**WHAT THE EXERCISE ASKS**
In the records below, find the line with "purple cylinder: [112,154,199,259]" and the line with "red boat: none = 0 -> [152,352,193,405] = 1". Print both exactly, along with every line between them, and no other line.

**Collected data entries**
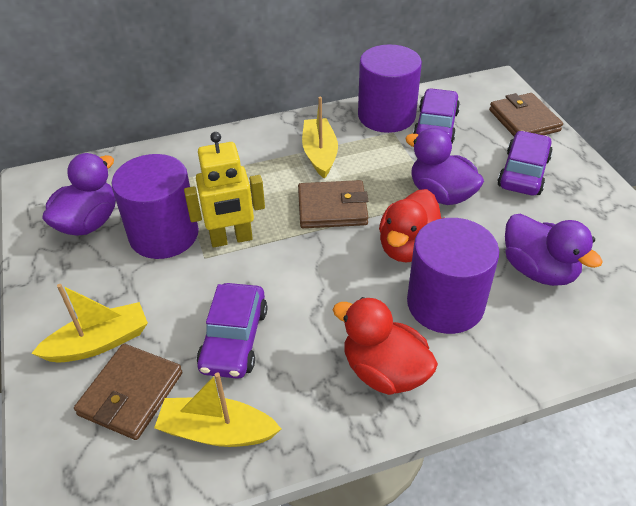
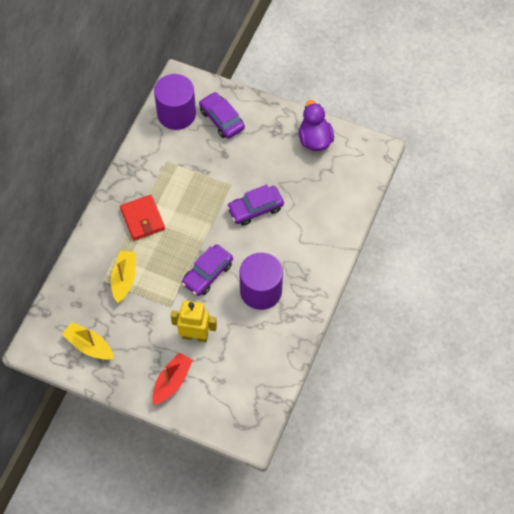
brown wallet: [74,344,182,440] [298,180,368,228] [489,93,563,136] = 3 -> none = 0
purple cylinder: [112,154,199,259] [358,44,422,133] [407,218,499,334] = 3 -> [154,74,196,130] [239,253,283,310] = 2
purple duck: [42,153,116,236] [405,128,484,205] [505,214,603,286] = 3 -> [299,100,334,151] = 1
red boat: none = 0 -> [152,352,193,405] = 1
red duck: [333,297,438,395] [379,189,442,263] = 2 -> none = 0
red wallet: none = 0 -> [120,195,165,241] = 1
yellow boat: [31,284,148,363] [154,373,281,447] [302,97,338,179] = 3 -> [62,322,114,360] [111,251,136,303] = 2

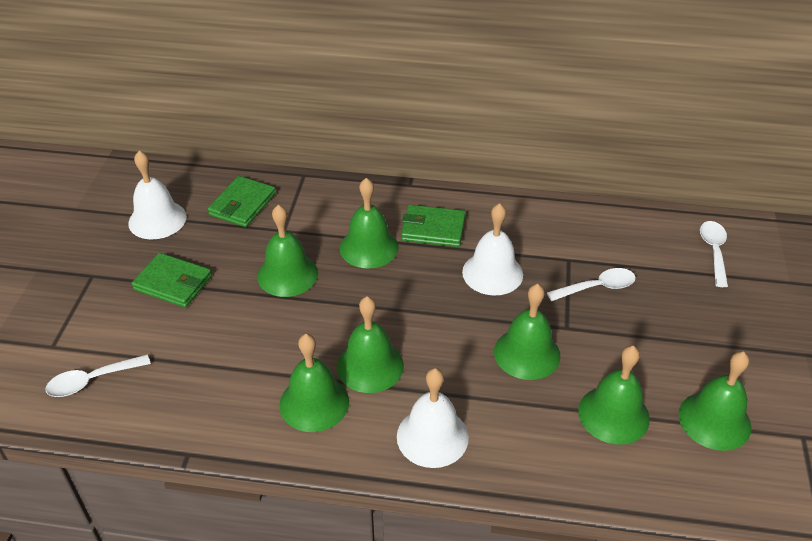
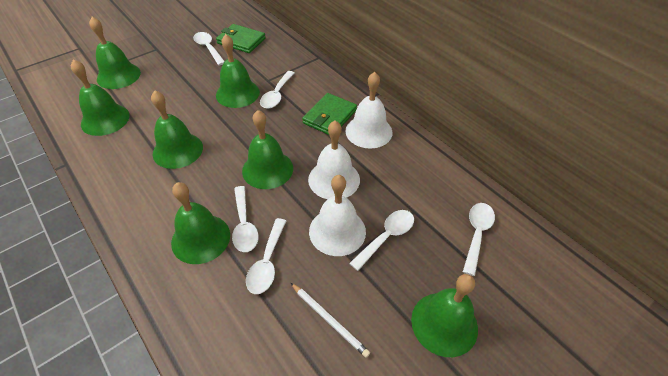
green wallet: [132,253,212,307] [208,176,276,227] [401,205,466,247] = 3 -> [216,24,266,53] [302,93,357,135] = 2
white pencil: none = 0 -> [291,283,370,358] = 1
white spoon: [45,354,151,397] [547,268,636,301] [700,221,728,287] = 3 -> [193,32,225,65] [232,186,259,252] [246,218,286,294] [260,71,294,109] [349,210,414,271] [463,203,495,276] = 6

**OUTPUT**
purple cylinder: [112,154,199,259] [358,44,422,133] [407,218,499,334] = 3 -> [154,74,196,130] [239,253,283,310] = 2
purple duck: [42,153,116,236] [405,128,484,205] [505,214,603,286] = 3 -> [299,100,334,151] = 1
red boat: none = 0 -> [152,352,193,405] = 1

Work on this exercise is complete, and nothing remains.